● TASK TO CARRY OUT: Each line below is to be written out in full, exactly as shown.

● SOURCE DATA:
::::

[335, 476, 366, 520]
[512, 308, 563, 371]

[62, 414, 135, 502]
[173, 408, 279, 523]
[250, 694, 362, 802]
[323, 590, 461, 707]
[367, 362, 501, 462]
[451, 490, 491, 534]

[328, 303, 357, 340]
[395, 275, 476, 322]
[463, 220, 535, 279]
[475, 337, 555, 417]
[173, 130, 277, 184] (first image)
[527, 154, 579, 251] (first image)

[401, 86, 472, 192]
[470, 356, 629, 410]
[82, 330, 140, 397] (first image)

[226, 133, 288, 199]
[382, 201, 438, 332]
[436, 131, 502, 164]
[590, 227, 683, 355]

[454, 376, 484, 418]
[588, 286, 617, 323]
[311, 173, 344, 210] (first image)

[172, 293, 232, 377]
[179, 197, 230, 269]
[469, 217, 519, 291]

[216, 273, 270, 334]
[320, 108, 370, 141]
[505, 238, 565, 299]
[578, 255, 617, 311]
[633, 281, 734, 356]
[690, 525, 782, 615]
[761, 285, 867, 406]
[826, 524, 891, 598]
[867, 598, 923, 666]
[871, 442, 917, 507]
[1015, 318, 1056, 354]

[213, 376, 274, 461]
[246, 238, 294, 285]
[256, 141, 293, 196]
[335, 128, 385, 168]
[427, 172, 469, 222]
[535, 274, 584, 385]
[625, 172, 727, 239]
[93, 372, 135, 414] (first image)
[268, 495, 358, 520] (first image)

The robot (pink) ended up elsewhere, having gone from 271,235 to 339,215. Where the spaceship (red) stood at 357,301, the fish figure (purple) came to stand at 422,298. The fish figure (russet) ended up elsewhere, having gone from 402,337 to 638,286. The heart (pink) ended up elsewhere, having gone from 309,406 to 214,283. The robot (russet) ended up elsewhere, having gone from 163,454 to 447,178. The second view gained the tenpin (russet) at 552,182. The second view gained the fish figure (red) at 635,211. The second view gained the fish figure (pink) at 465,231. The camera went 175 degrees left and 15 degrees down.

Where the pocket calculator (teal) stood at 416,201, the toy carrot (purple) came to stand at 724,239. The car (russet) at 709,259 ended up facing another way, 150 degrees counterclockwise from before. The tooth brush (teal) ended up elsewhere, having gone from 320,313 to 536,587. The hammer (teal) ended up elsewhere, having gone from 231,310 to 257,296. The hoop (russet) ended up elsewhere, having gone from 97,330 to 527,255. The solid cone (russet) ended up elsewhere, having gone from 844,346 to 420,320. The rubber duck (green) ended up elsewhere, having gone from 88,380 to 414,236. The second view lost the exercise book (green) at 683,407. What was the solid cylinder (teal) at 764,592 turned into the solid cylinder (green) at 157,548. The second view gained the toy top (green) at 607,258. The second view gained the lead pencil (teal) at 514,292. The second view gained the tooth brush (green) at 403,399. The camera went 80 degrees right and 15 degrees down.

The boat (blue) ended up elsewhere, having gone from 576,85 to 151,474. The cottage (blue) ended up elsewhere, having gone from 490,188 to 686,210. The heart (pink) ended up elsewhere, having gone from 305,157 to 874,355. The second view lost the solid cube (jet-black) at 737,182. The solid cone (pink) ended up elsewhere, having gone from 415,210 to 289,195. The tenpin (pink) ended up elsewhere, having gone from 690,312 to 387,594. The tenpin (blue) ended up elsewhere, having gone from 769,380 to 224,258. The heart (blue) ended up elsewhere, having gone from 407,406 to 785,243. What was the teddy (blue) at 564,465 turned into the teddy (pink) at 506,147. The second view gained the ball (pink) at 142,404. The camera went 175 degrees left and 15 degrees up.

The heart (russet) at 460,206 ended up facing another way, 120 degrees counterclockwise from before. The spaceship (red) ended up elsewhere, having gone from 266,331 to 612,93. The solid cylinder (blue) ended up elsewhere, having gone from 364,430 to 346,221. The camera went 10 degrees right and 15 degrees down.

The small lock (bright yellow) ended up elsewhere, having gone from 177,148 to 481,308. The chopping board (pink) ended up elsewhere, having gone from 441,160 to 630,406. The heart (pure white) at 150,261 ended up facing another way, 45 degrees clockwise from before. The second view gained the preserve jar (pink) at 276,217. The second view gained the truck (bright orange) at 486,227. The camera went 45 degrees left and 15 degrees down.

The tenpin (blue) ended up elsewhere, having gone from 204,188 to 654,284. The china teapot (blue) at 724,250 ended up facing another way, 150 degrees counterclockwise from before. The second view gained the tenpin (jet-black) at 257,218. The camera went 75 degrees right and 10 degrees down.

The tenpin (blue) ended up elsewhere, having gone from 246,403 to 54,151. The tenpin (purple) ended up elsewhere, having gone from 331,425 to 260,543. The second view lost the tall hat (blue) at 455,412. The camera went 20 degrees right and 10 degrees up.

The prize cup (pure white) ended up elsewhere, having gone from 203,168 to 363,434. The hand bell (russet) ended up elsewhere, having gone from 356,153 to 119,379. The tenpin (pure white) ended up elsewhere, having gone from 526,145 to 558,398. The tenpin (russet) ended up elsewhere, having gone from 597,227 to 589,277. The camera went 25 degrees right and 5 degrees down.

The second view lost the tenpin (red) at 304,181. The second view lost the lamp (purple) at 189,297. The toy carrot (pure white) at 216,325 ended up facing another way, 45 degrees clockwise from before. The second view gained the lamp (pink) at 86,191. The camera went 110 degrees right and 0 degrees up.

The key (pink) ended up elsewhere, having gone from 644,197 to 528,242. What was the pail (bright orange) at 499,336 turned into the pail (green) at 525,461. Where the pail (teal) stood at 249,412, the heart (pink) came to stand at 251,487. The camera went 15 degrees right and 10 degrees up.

::::

● OUTPUT FOR THIS TASK:
[335, 476, 366, 520]
[512, 308, 563, 371]

[62, 414, 135, 502]
[173, 408, 279, 523]
[250, 694, 362, 802]
[323, 590, 461, 707]
[367, 362, 501, 462]
[451, 490, 491, 534]

[328, 303, 357, 340]
[395, 275, 476, 322]
[463, 220, 535, 279]
[475, 337, 555, 417]
[173, 130, 277, 184] (first image)
[527, 154, 579, 251] (first image)

[401, 86, 472, 192]
[470, 356, 629, 410]
[82, 330, 140, 397] (first image)

[226, 133, 288, 199]
[382, 201, 438, 332]
[436, 131, 502, 164]
[590, 227, 683, 355]

[454, 376, 484, 418]
[588, 286, 617, 323]
[311, 173, 344, 210] (first image)

[172, 293, 232, 377]
[179, 197, 230, 269]
[469, 217, 519, 291]

[216, 273, 270, 334]
[320, 108, 370, 141]
[505, 238, 565, 299]
[578, 255, 617, 311]
[633, 281, 734, 356]
[690, 525, 782, 615]
[761, 285, 867, 406]
[826, 524, 891, 598]
[867, 598, 923, 666]
[871, 442, 917, 507]
[1015, 318, 1056, 354]

[213, 376, 274, 461]
[246, 238, 294, 285]
[256, 141, 293, 196]
[335, 128, 385, 168]
[427, 172, 469, 222]
[535, 274, 584, 385]
[625, 172, 727, 239]
[93, 372, 135, 414] (first image)
[268, 495, 358, 520] (first image)

The robot (pink) ended up elsewhere, having gone from 271,235 to 339,215. Where the spaceship (red) stood at 357,301, the fish figure (purple) came to stand at 422,298. The fish figure (russet) ended up elsewhere, having gone from 402,337 to 638,286. The heart (pink) ended up elsewhere, having gone from 309,406 to 214,283. The robot (russet) ended up elsewhere, having gone from 163,454 to 447,178. The second view gained the tenpin (russet) at 552,182. The second view gained the fish figure (red) at 635,211. The second view gained the fish figure (pink) at 465,231. The camera went 175 degrees left and 15 degrees down.

Where the pocket calculator (teal) stood at 416,201, the toy carrot (purple) came to stand at 724,239. The car (russet) at 709,259 ended up facing another way, 150 degrees counterclockwise from before. The tooth brush (teal) ended up elsewhere, having gone from 320,313 to 536,587. The hammer (teal) ended up elsewhere, having gone from 231,310 to 257,296. The hoop (russet) ended up elsewhere, having gone from 97,330 to 527,255. The solid cone (russet) ended up elsewhere, having gone from 844,346 to 420,320. The rubber duck (green) ended up elsewhere, having gone from 88,380 to 414,236. The second view lost the exercise book (green) at 683,407. What was the solid cylinder (teal) at 764,592 turned into the solid cylinder (green) at 157,548. The second view gained the toy top (green) at 607,258. The second view gained the lead pencil (teal) at 514,292. The second view gained the tooth brush (green) at 403,399. The camera went 80 degrees right and 15 degrees down.

The boat (blue) ended up elsewhere, having gone from 576,85 to 151,474. The cottage (blue) ended up elsewhere, having gone from 490,188 to 686,210. The heart (pink) ended up elsewhere, having gone from 305,157 to 874,355. The second view lost the solid cube (jet-black) at 737,182. The solid cone (pink) ended up elsewhere, having gone from 415,210 to 289,195. The tenpin (pink) ended up elsewhere, having gone from 690,312 to 387,594. The tenpin (blue) ended up elsewhere, having gone from 769,380 to 224,258. The heart (blue) ended up elsewhere, having gone from 407,406 to 785,243. What was the teddy (blue) at 564,465 turned into the teddy (pink) at 506,147. The second view gained the ball (pink) at 142,404. The camera went 175 degrees left and 15 degrees up.

The heart (russet) at 460,206 ended up facing another way, 120 degrees counterclockwise from before. The spaceship (red) ended up elsewhere, having gone from 266,331 to 612,93. The solid cylinder (blue) ended up elsewhere, having gone from 364,430 to 346,221. The camera went 10 degrees right and 15 degrees down.

The small lock (bright yellow) ended up elsewhere, having gone from 177,148 to 481,308. The chopping board (pink) ended up elsewhere, having gone from 441,160 to 630,406. The heart (pure white) at 150,261 ended up facing another way, 45 degrees clockwise from before. The second view gained the preserve jar (pink) at 276,217. The second view gained the truck (bright orange) at 486,227. The camera went 45 degrees left and 15 degrees down.

The tenpin (blue) ended up elsewhere, having gone from 204,188 to 654,284. The china teapot (blue) at 724,250 ended up facing another way, 150 degrees counterclockwise from before. The second view gained the tenpin (jet-black) at 257,218. The camera went 75 degrees right and 10 degrees down.

The tenpin (blue) ended up elsewhere, having gone from 246,403 to 54,151. The tenpin (purple) ended up elsewhere, having gone from 331,425 to 260,543. The second view lost the tall hat (blue) at 455,412. The camera went 20 degrees right and 10 degrees up.

The prize cup (pure white) ended up elsewhere, having gone from 203,168 to 363,434. The hand bell (russet) ended up elsewhere, having gone from 356,153 to 119,379. The tenpin (pure white) ended up elsewhere, having gone from 526,145 to 558,398. The tenpin (russet) ended up elsewhere, having gone from 597,227 to 589,277. The camera went 25 degrees right and 5 degrees down.

The second view lost the tenpin (red) at 304,181. The second view lost the lamp (purple) at 189,297. The toy carrot (pure white) at 216,325 ended up facing another way, 45 degrees clockwise from before. The second view gained the lamp (pink) at 86,191. The camera went 110 degrees right and 0 degrees up.

The key (pink) ended up elsewhere, having gone from 644,197 to 528,242. What was the pail (bright orange) at 499,336 turned into the pail (green) at 525,461. Where the pail (teal) stood at 249,412, the heart (pink) came to stand at 251,487. The camera went 15 degrees right and 10 degrees up.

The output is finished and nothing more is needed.